BEGIN Records shown
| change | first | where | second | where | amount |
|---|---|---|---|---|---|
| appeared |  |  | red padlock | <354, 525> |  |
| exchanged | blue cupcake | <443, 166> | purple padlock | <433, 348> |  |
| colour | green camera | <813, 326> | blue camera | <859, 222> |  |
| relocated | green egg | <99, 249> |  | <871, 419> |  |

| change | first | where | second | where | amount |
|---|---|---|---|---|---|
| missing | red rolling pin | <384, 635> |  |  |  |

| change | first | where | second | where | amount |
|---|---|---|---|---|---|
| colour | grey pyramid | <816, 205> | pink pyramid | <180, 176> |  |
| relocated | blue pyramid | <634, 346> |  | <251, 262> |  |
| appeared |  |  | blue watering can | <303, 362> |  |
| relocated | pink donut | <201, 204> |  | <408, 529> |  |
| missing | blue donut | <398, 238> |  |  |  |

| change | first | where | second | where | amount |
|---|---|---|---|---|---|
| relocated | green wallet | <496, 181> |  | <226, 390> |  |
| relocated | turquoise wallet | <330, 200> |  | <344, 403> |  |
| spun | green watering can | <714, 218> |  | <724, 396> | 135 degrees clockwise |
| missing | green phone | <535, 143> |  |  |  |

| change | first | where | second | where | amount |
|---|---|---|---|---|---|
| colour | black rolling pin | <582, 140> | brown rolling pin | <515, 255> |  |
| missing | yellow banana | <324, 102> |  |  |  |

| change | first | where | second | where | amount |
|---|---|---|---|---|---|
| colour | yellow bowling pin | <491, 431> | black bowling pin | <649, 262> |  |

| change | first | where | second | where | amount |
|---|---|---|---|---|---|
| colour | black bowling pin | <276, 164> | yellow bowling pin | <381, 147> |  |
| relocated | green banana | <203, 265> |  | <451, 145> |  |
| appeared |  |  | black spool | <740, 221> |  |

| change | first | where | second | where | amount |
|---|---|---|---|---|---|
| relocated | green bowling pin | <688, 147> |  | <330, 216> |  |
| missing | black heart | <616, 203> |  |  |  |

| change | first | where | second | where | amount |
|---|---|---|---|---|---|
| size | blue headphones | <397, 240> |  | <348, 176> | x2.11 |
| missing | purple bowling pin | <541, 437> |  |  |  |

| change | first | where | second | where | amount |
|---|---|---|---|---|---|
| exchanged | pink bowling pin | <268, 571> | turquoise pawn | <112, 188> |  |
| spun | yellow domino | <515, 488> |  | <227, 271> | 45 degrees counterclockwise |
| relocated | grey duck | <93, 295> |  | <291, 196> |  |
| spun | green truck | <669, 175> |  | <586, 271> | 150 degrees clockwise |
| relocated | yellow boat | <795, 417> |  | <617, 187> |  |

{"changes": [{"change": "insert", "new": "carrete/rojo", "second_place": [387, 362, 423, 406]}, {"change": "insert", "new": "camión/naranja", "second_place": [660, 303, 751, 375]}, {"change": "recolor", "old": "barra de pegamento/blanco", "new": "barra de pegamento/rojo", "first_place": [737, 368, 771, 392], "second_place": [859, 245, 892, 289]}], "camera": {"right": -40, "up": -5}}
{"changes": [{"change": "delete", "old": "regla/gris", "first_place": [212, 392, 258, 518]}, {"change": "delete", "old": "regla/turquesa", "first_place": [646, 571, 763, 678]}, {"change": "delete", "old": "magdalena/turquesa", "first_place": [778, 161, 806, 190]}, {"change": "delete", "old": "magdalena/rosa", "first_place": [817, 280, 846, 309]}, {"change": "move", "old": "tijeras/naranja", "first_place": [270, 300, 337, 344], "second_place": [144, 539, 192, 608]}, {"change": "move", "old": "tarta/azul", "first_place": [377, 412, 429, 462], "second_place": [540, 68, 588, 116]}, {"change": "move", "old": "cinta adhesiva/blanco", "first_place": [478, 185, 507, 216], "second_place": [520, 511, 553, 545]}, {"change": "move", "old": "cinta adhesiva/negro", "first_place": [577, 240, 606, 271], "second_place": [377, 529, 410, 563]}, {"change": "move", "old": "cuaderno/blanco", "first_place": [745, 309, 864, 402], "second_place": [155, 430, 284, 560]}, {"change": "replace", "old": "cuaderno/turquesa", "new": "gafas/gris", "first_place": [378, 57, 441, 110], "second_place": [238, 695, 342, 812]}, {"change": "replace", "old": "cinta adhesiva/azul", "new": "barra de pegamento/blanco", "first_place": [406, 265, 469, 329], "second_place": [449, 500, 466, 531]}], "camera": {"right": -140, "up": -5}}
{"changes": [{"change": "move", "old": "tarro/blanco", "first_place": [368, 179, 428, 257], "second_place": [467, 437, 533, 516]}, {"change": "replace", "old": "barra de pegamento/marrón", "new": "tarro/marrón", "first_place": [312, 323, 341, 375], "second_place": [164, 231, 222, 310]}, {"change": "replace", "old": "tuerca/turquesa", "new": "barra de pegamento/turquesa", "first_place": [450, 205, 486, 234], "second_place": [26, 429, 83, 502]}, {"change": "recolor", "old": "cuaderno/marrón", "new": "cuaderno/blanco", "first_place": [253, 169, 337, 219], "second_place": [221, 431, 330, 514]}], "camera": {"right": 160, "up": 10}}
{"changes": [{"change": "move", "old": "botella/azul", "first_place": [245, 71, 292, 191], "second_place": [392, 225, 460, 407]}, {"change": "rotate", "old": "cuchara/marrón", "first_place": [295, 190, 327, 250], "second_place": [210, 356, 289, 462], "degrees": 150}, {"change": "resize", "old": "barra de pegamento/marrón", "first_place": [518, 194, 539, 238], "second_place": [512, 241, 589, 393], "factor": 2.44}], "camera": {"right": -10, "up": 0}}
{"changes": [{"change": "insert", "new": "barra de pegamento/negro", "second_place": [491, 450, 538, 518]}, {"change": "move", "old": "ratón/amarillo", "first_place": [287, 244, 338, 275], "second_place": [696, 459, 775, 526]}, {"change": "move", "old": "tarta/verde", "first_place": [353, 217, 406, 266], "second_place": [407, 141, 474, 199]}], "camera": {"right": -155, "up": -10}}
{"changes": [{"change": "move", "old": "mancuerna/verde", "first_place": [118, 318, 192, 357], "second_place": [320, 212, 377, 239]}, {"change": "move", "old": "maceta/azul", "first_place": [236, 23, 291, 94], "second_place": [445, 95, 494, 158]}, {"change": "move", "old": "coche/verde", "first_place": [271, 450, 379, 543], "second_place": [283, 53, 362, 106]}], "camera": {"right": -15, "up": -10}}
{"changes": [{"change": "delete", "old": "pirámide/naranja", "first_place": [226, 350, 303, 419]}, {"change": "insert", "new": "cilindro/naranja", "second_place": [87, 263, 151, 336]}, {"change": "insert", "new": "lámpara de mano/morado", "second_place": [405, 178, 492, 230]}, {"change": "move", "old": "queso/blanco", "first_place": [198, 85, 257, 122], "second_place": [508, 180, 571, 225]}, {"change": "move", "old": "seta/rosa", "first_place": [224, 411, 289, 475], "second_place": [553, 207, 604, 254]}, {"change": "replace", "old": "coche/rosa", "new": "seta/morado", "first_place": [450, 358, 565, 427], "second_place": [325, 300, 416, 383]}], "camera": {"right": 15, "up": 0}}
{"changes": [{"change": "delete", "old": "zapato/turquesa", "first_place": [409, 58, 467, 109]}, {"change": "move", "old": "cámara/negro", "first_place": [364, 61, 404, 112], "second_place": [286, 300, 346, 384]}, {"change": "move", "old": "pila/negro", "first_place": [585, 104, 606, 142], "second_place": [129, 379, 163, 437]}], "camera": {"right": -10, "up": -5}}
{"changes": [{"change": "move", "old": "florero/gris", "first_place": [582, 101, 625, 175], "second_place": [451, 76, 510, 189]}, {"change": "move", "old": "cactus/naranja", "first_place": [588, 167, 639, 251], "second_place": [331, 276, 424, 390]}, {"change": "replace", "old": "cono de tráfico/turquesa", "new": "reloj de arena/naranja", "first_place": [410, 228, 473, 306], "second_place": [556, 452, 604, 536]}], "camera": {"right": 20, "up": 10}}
END Records shown
What is needed
Among the entries above, the line containing "missing | green", the line containing "green banana |", and all lines between them are to be restated word for word; nothing else belongs in the reply.

Answer to this exercise
| missing | green phone | <535, 143> |  |  |  |

| change | first | where | second | where | amount |
|---|---|---|---|---|---|
| colour | black rolling pin | <582, 140> | brown rolling pin | <515, 255> |  |
| missing | yellow banana | <324, 102> |  |  |  |

| change | first | where | second | where | amount |
|---|---|---|---|---|---|
| colour | yellow bowling pin | <491, 431> | black bowling pin | <649, 262> |  |

| change | first | where | second | where | amount |
|---|---|---|---|---|---|
| colour | black bowling pin | <276, 164> | yellow bowling pin | <381, 147> |  |
| relocated | green banana | <203, 265> |  | <451, 145> |  |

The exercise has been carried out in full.